Input data: Begin
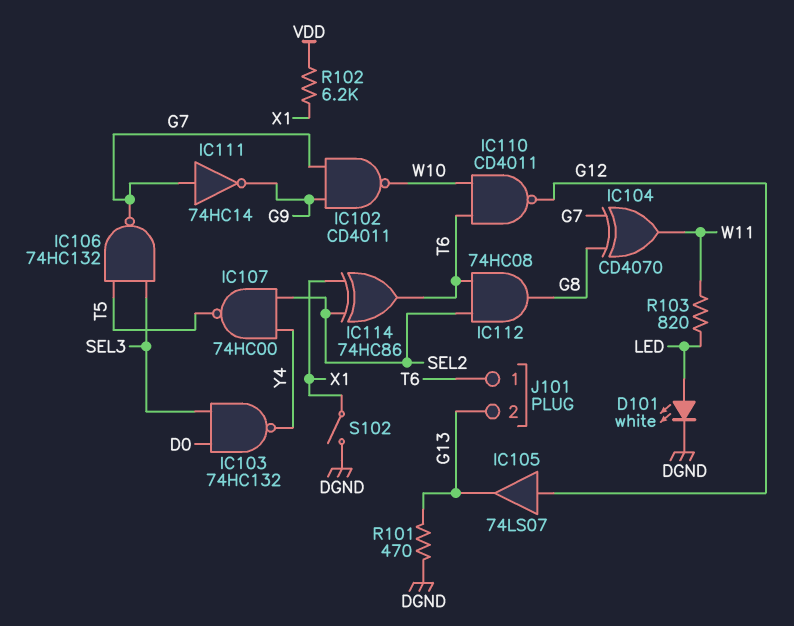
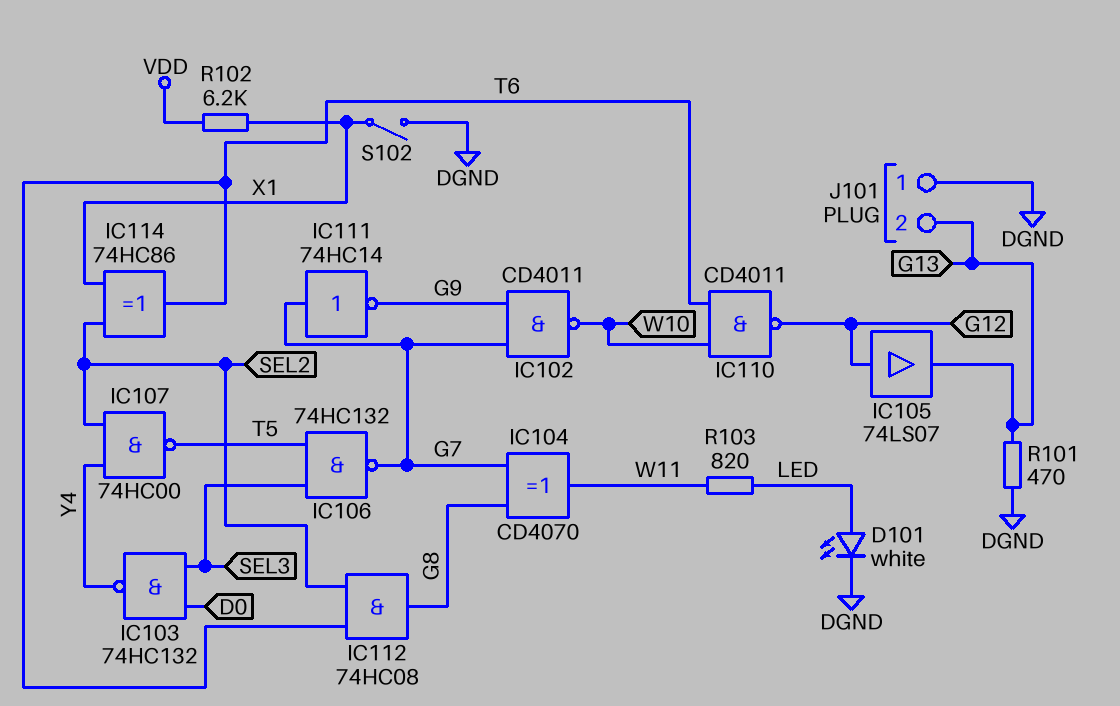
J101 pin 1: T6 -> DGND

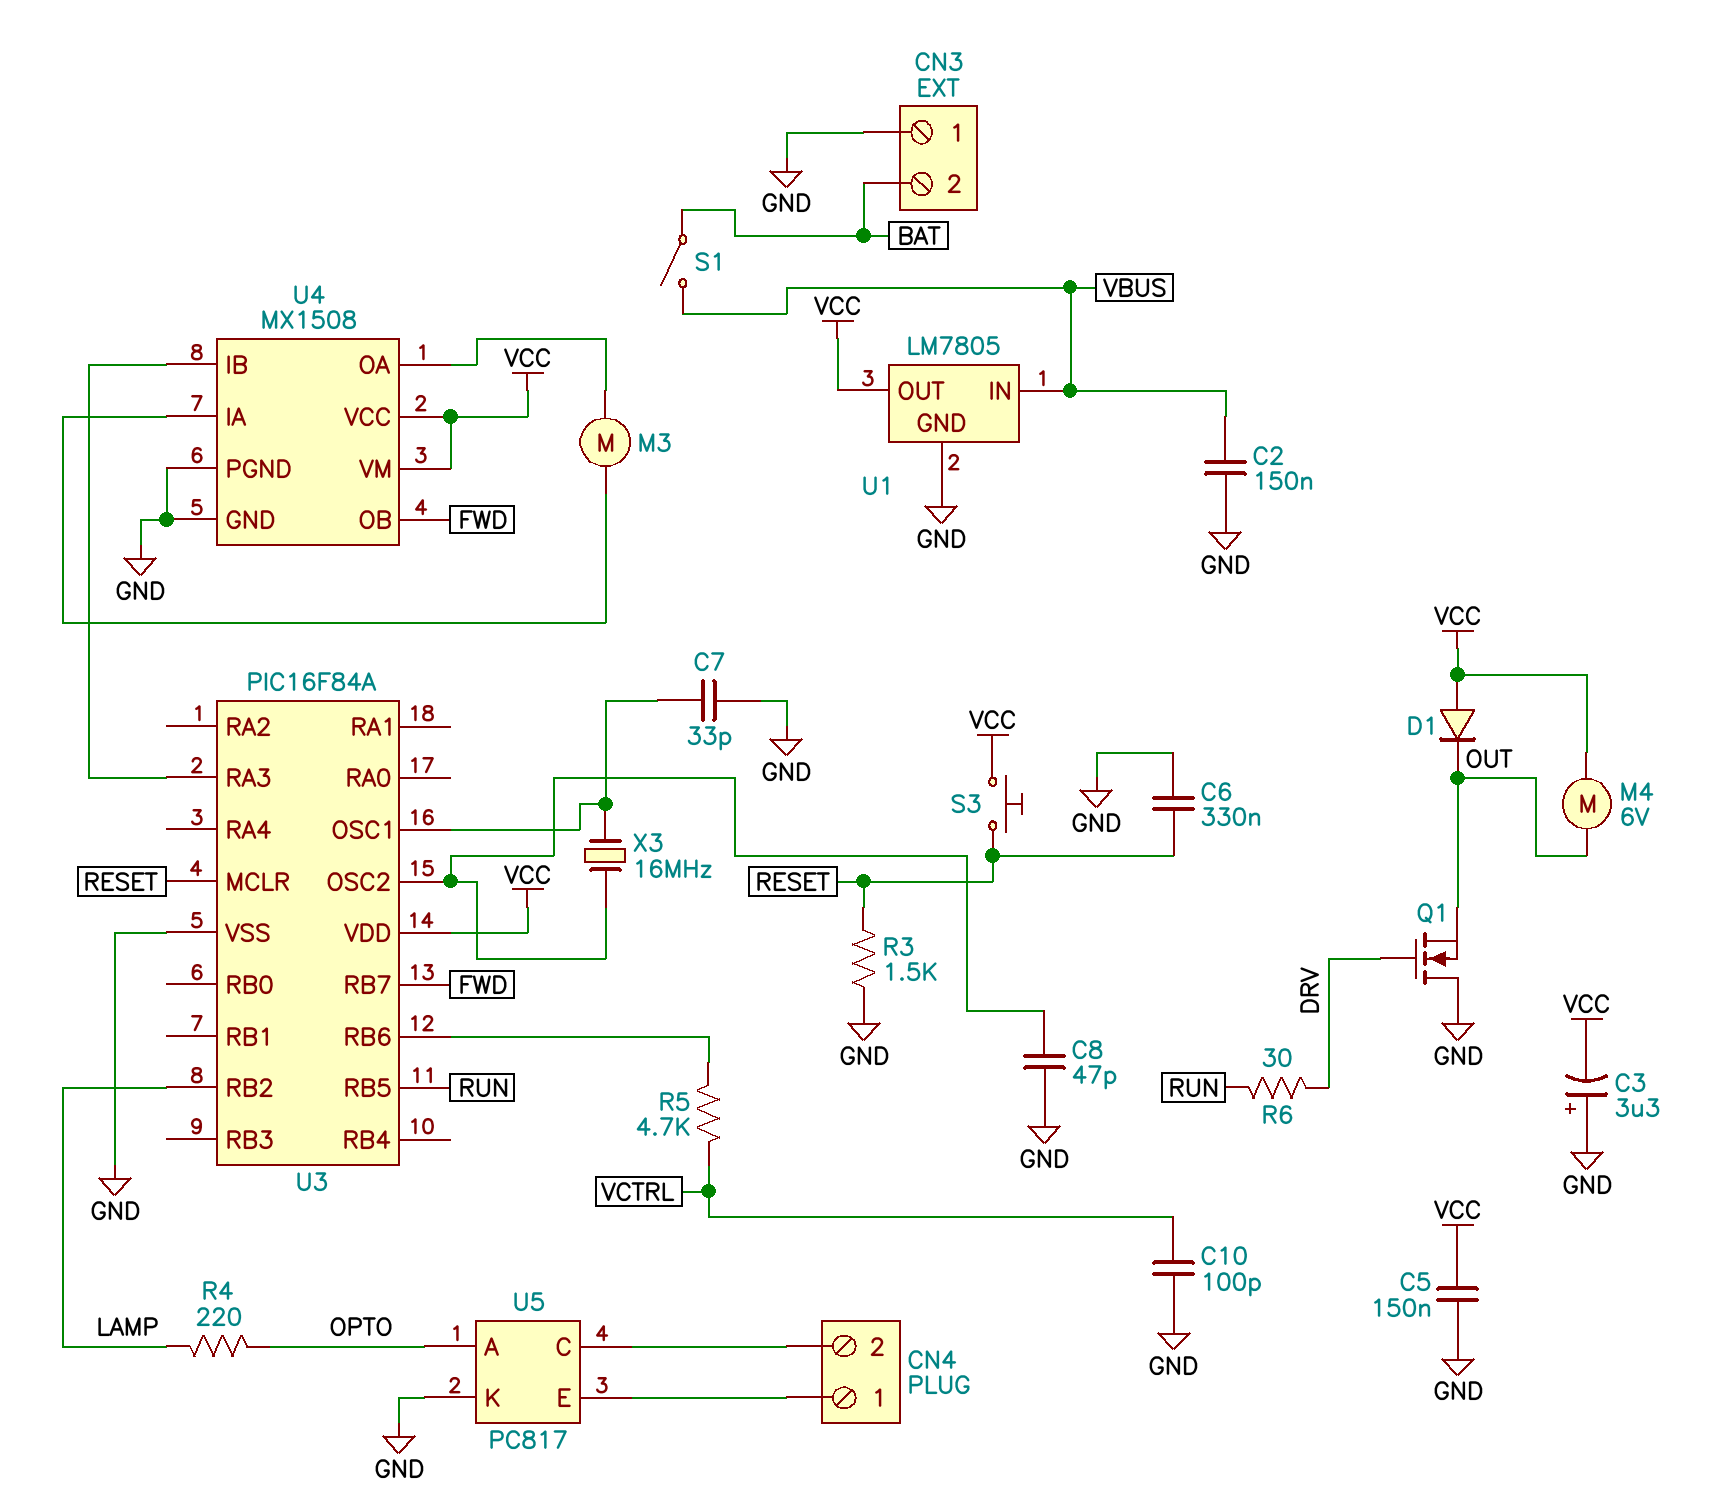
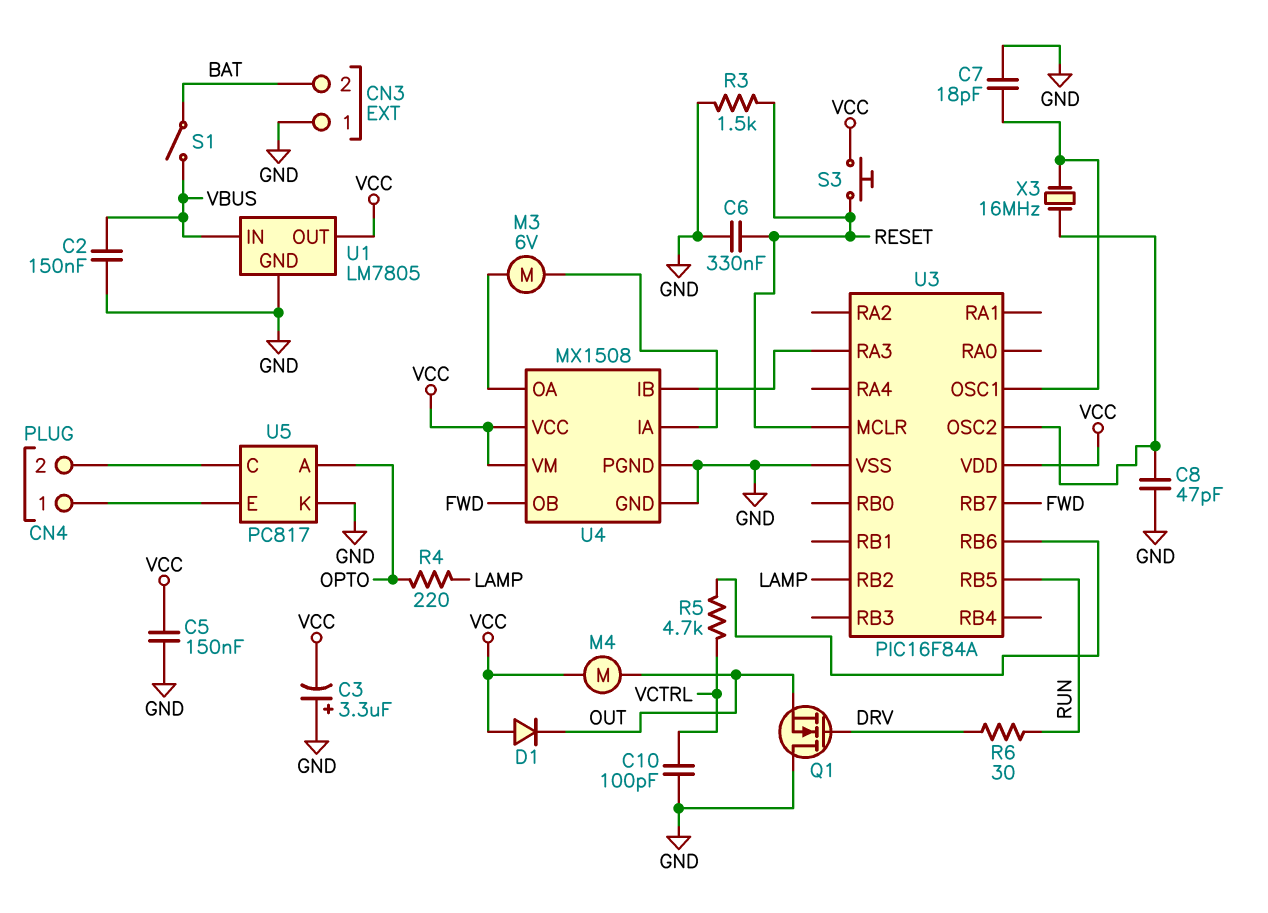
C7: 33pF (GND, U3/OSC1) -> 18pF (GND, U3/OSC1)
M3: motor (U4/IA, U4/OA) -> motor 6V (U4/IA, U4/OA)
M4: motor 6V (OUT, VCC) -> motor (OUT, VCC)

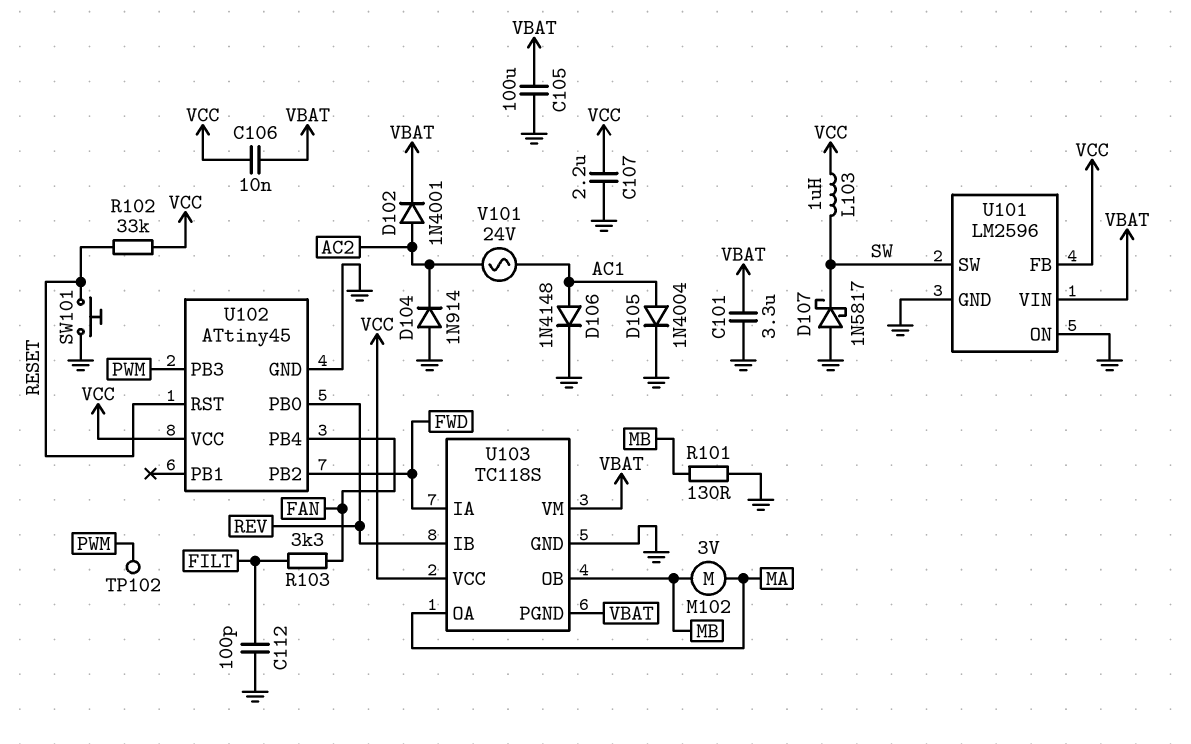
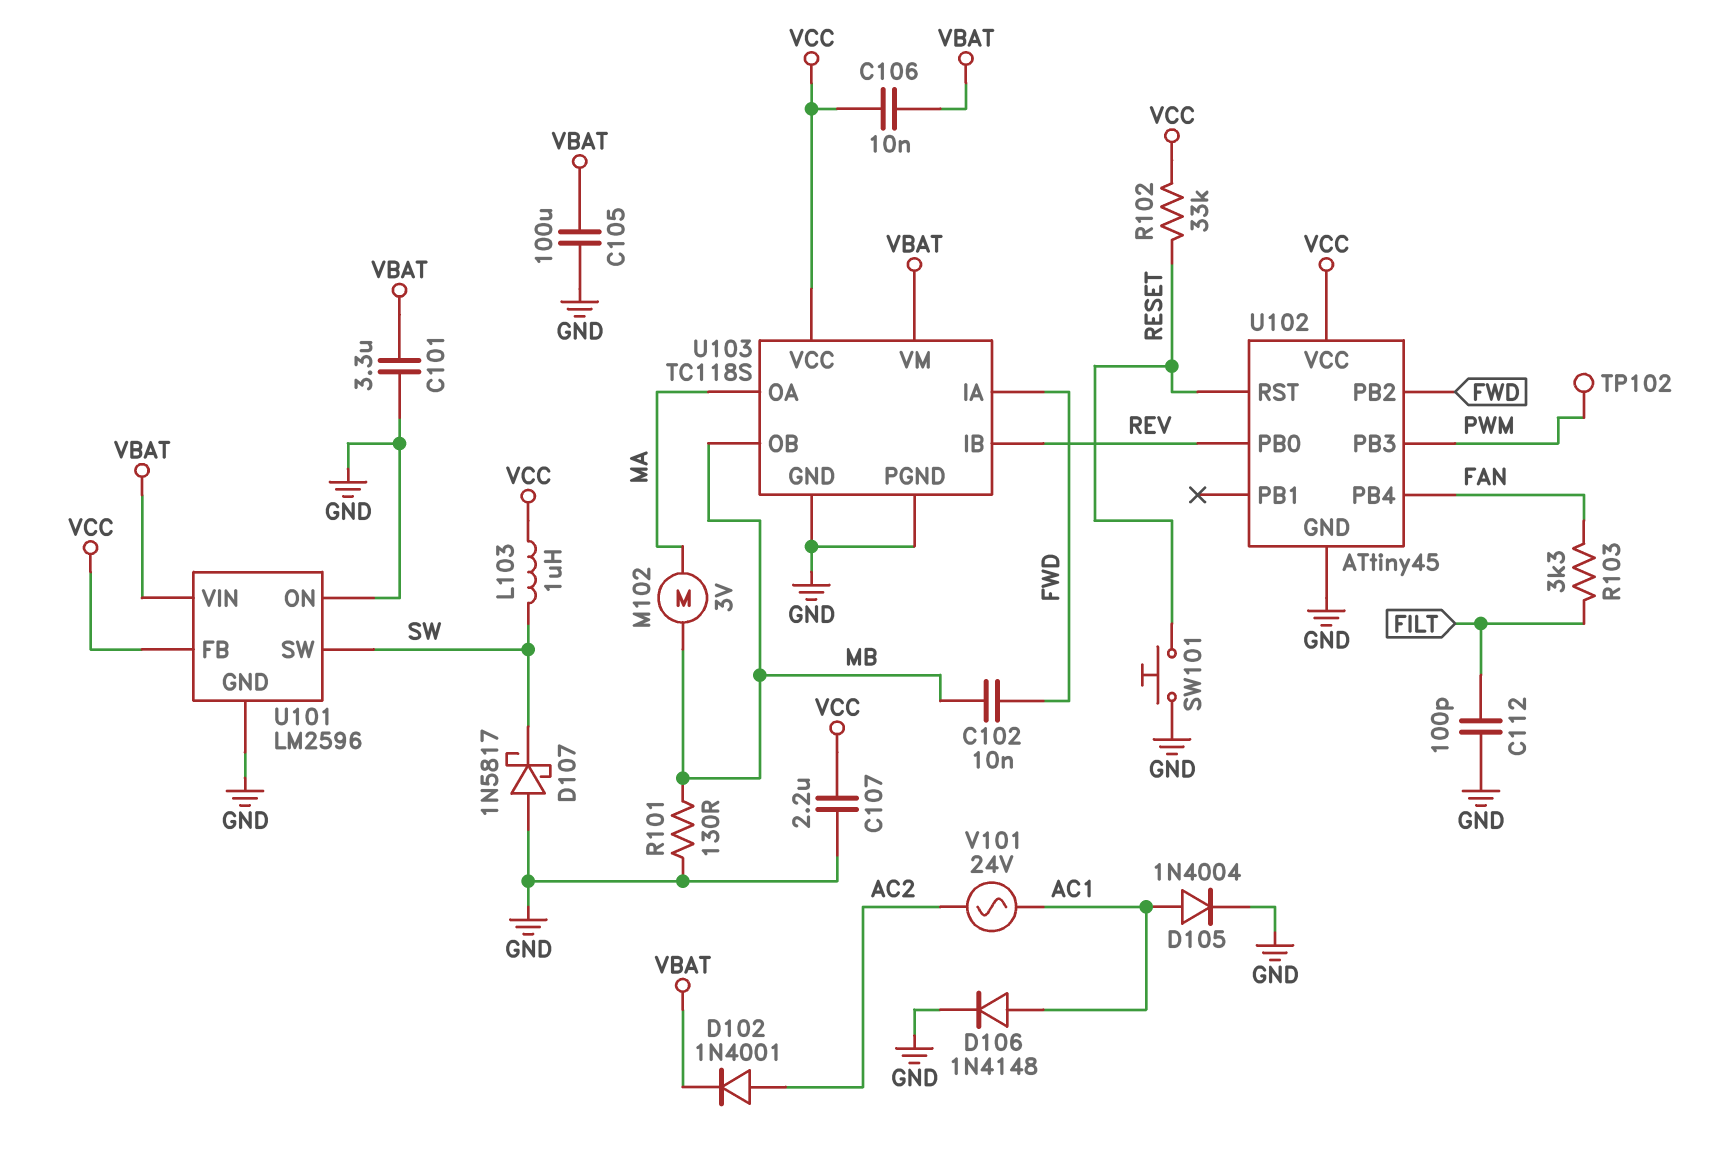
C102: none -> 10nF (FWD, MB)
D104: diode 1N914 (A GND, K AC2) -> none
U103 pin PGND: VBAT -> GND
Input data: End
— Required work —
Nothing but the lines from the one with "D104: diode 1N914 (A GND, K AC2) -> none" through the final line of the records above should appear, each copied exactly.

— Exercise answer —
D104: diode 1N914 (A GND, K AC2) -> none
U103 pin PGND: VBAT -> GND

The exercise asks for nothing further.